Content starts
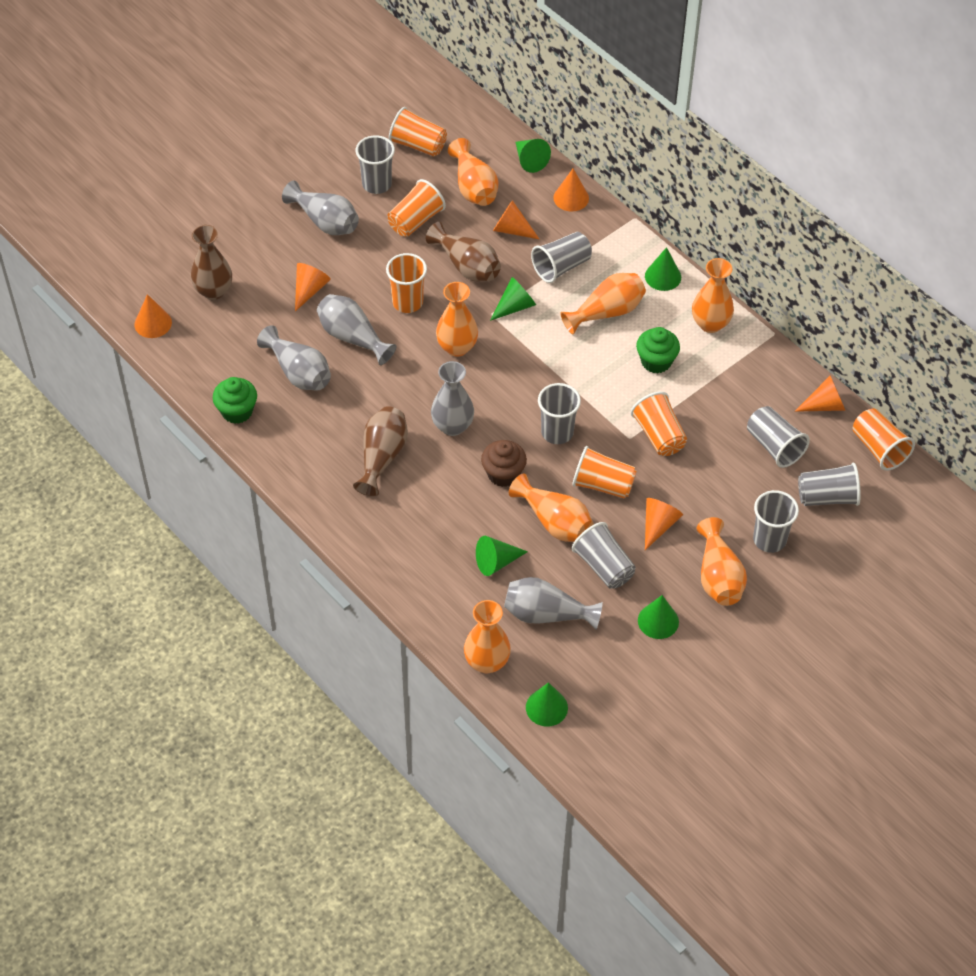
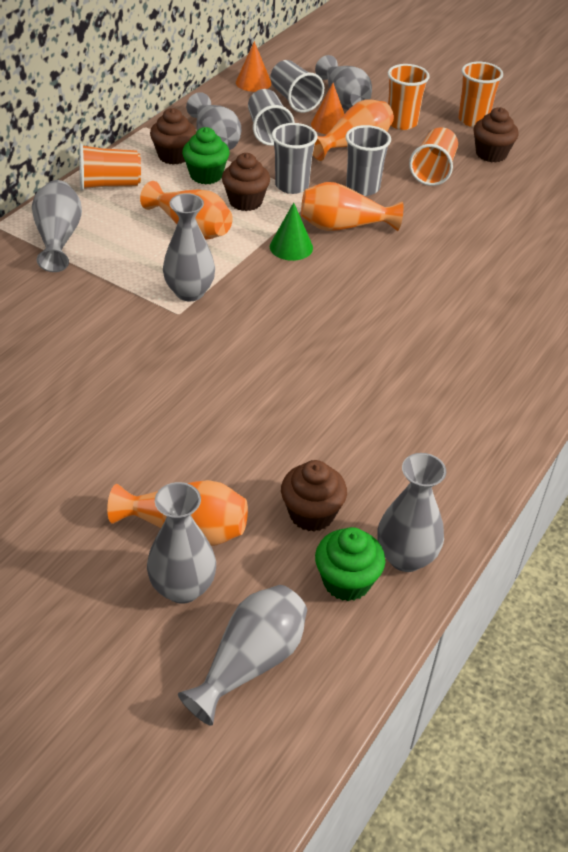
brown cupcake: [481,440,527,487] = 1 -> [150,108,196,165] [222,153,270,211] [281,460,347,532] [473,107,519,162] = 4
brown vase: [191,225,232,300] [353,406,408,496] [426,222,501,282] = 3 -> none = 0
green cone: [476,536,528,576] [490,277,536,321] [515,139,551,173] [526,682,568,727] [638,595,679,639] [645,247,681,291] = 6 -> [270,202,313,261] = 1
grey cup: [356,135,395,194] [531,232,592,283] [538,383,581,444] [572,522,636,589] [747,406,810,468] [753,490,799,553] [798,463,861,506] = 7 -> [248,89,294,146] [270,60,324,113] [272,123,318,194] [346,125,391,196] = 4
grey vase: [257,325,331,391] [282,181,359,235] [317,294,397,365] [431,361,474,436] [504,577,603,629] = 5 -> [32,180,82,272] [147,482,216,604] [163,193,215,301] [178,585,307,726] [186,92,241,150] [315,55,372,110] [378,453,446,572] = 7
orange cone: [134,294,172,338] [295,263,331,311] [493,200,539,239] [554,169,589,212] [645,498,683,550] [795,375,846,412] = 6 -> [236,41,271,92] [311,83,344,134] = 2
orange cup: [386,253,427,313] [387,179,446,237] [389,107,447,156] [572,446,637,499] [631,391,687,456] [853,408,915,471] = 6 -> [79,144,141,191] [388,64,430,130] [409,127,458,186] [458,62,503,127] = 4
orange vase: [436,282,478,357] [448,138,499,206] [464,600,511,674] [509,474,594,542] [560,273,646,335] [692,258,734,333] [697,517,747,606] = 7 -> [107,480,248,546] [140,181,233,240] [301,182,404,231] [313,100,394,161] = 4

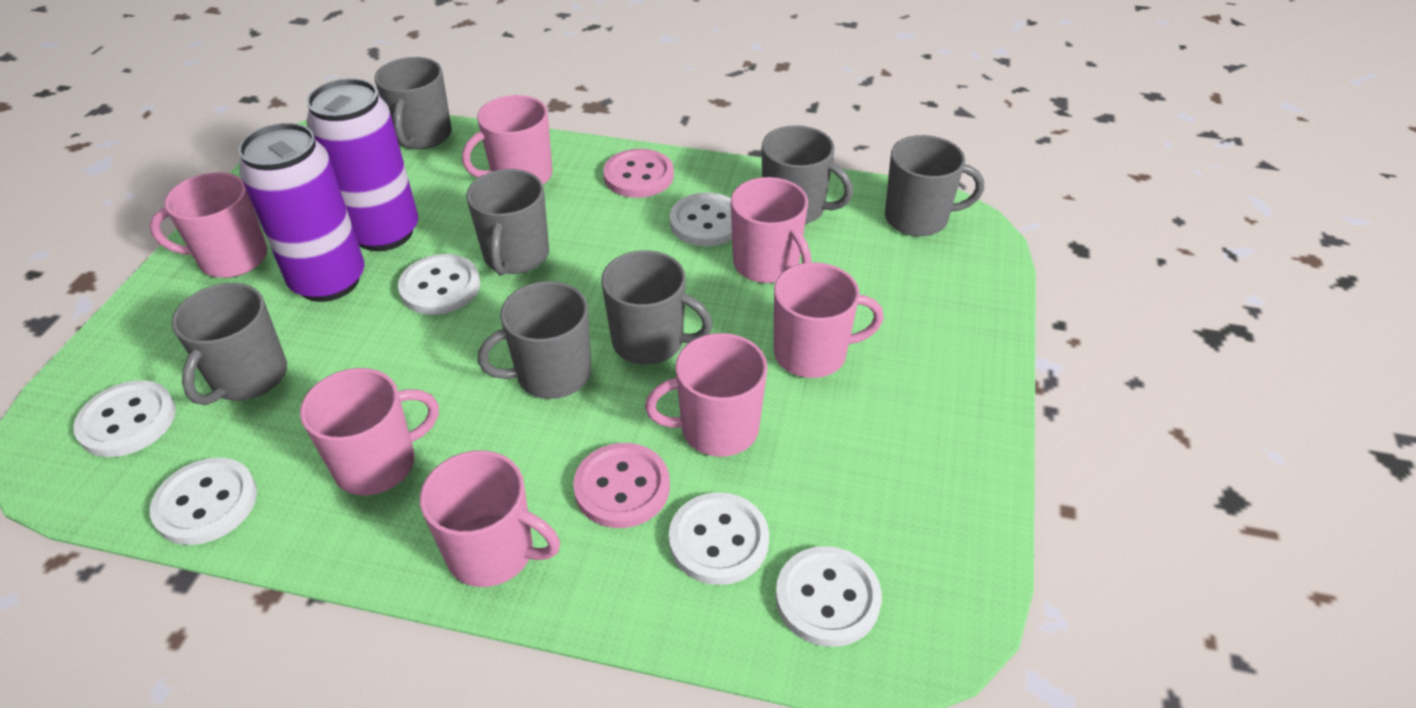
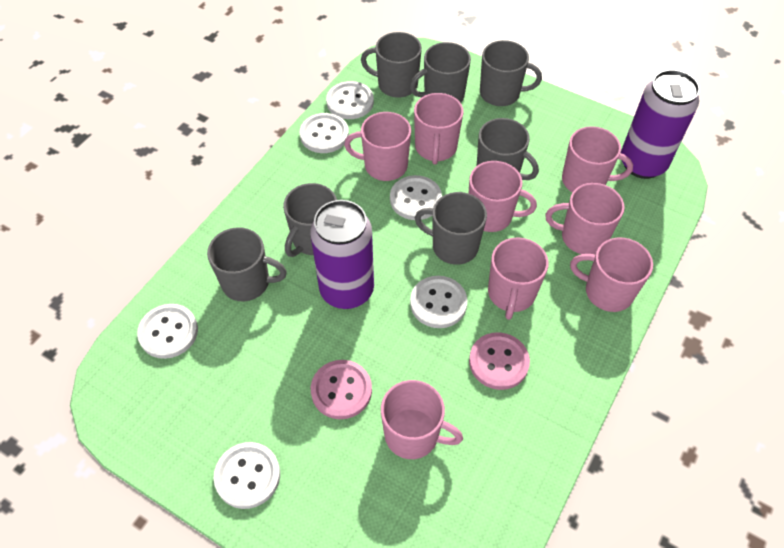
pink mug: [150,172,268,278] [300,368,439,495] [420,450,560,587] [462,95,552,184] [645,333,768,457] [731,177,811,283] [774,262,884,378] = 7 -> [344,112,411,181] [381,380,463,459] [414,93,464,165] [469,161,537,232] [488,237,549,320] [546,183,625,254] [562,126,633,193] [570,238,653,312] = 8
Content ends
* [Aim of the exercise]: Locate the word "brown" in the data above. Copy every line carrying it.

* [Result of the exercise]:
brown cupcake: [481,440,527,487] = 1 -> [150,108,196,165] [222,153,270,211] [281,460,347,532] [473,107,519,162] = 4
brown vase: [191,225,232,300] [353,406,408,496] [426,222,501,282] = 3 -> none = 0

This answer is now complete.